[[ Available records open ]]

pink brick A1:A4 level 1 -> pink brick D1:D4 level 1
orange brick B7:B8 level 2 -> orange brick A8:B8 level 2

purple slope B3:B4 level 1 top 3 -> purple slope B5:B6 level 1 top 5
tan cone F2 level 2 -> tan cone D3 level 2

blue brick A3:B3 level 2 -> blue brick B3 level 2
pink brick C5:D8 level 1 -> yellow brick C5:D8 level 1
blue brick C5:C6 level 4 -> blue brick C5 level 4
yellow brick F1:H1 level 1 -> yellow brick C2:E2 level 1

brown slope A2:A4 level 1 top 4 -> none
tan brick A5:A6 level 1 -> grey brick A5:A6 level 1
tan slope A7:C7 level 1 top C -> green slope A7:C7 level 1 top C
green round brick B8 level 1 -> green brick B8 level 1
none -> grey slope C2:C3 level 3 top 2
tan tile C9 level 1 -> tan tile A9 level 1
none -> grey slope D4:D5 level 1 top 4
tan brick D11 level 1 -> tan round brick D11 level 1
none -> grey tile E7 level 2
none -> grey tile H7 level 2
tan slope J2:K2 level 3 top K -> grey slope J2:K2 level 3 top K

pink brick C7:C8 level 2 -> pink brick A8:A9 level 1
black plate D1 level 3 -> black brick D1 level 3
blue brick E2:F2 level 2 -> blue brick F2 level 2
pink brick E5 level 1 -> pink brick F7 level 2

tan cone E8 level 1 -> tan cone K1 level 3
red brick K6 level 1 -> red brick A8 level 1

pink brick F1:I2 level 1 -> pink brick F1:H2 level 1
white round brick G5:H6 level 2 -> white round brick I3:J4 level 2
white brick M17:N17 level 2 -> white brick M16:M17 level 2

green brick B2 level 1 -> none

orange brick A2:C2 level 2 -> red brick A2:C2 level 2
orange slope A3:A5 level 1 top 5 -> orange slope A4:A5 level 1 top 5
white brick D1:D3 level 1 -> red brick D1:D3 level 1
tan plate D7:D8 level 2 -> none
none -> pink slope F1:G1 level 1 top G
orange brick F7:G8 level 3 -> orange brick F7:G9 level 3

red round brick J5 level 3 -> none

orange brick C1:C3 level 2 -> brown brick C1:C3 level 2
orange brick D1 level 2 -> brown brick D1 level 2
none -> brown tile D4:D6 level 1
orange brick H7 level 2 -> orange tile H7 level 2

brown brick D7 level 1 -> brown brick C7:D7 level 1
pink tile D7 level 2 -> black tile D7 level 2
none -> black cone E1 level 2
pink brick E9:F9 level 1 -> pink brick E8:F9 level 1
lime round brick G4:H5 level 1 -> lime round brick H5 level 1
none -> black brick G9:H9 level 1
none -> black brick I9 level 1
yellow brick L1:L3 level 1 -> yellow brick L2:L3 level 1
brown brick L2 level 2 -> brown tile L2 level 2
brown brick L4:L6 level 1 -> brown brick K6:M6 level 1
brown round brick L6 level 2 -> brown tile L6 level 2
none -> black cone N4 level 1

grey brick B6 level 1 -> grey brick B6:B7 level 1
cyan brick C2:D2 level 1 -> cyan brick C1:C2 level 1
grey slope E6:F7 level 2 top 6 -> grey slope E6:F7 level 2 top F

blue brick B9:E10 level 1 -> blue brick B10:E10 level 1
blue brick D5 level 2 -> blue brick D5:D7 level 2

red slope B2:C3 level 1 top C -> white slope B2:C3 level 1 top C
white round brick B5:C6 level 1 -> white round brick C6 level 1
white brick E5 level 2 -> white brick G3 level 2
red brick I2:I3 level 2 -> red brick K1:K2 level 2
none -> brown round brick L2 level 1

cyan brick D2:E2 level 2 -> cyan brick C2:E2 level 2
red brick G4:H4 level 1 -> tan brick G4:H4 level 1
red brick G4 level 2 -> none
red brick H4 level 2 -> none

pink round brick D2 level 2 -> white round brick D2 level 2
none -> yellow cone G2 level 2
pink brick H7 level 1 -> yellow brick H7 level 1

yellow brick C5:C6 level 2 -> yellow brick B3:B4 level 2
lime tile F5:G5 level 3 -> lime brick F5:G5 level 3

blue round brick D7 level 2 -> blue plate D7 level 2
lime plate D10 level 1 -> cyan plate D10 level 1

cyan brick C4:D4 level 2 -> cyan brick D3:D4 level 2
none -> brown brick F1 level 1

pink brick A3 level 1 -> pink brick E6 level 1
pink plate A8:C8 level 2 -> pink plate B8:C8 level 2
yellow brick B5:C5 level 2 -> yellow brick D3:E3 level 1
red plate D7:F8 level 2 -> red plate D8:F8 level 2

[[ Available records closed ]]

Activity:
For the string "round", search the preceding data and copy every line that includes it.

Your solution:
green round brick B8 level 1 -> green brick B8 level 1
tan brick D11 level 1 -> tan round brick D11 level 1
white round brick G5:H6 level 2 -> white round brick I3:J4 level 2
red round brick J5 level 3 -> none
lime round brick G4:H5 level 1 -> lime round brick H5 level 1
brown round brick L6 level 2 -> brown tile L6 level 2
white round brick B5:C6 level 1 -> white round brick C6 level 1
none -> brown round brick L2 level 1
pink round brick D2 level 2 -> white round brick D2 level 2
blue round brick D7 level 2 -> blue plate D7 level 2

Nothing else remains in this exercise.